**TRY IT:**
Everything in the listing must be repeated exactly, apart from the images.

**DATA SEGMENT:**
# # #
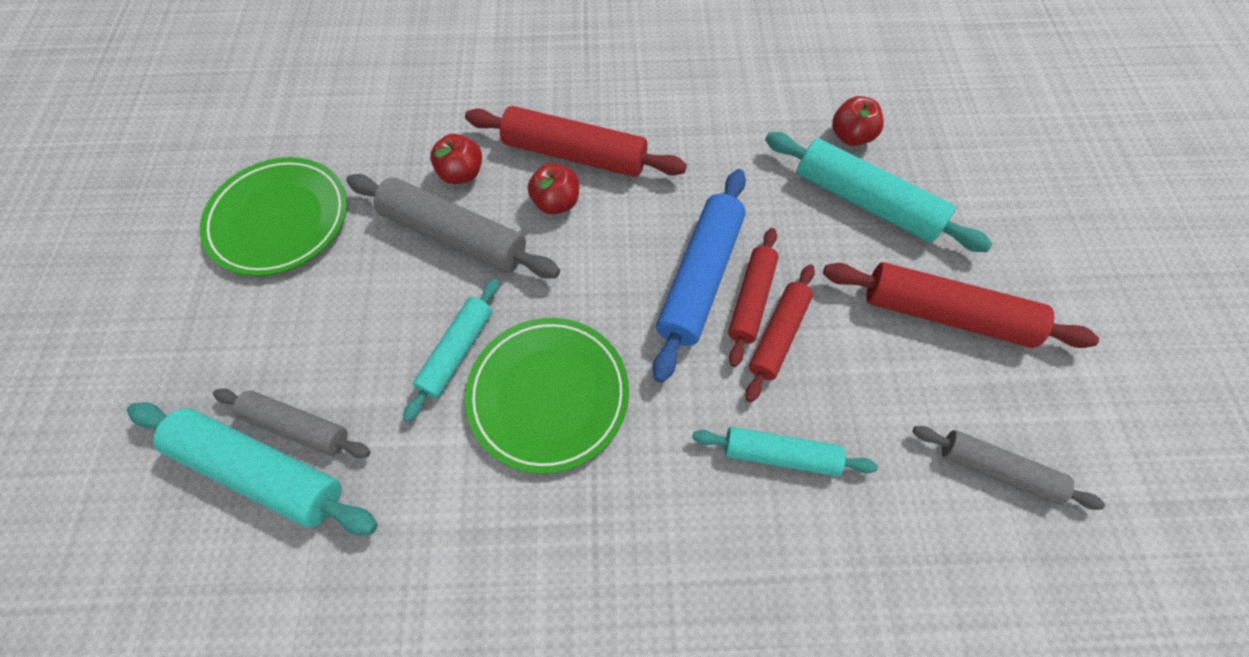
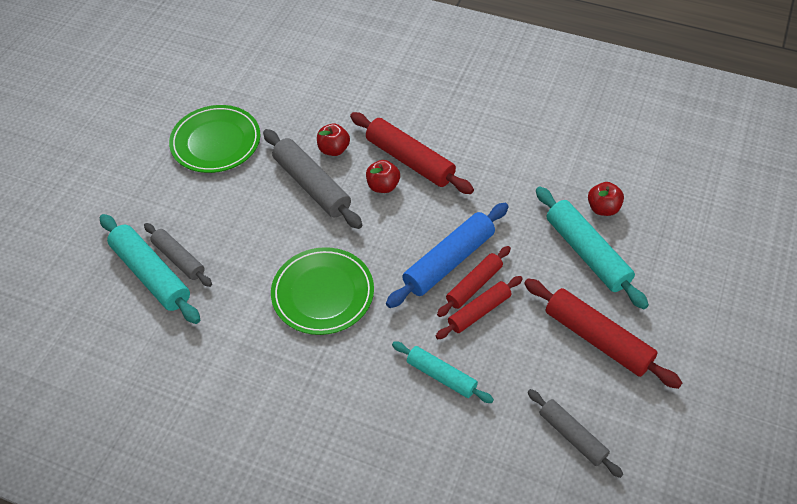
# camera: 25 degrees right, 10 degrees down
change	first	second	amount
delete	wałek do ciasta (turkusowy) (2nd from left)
# # #
**SOLUTION TO THE PROBLEM:**
# camera: 25 degrees right, 10 degrees down
change	first	second	amount
delete	wałek do ciasta (turkusowy) (2nd from left)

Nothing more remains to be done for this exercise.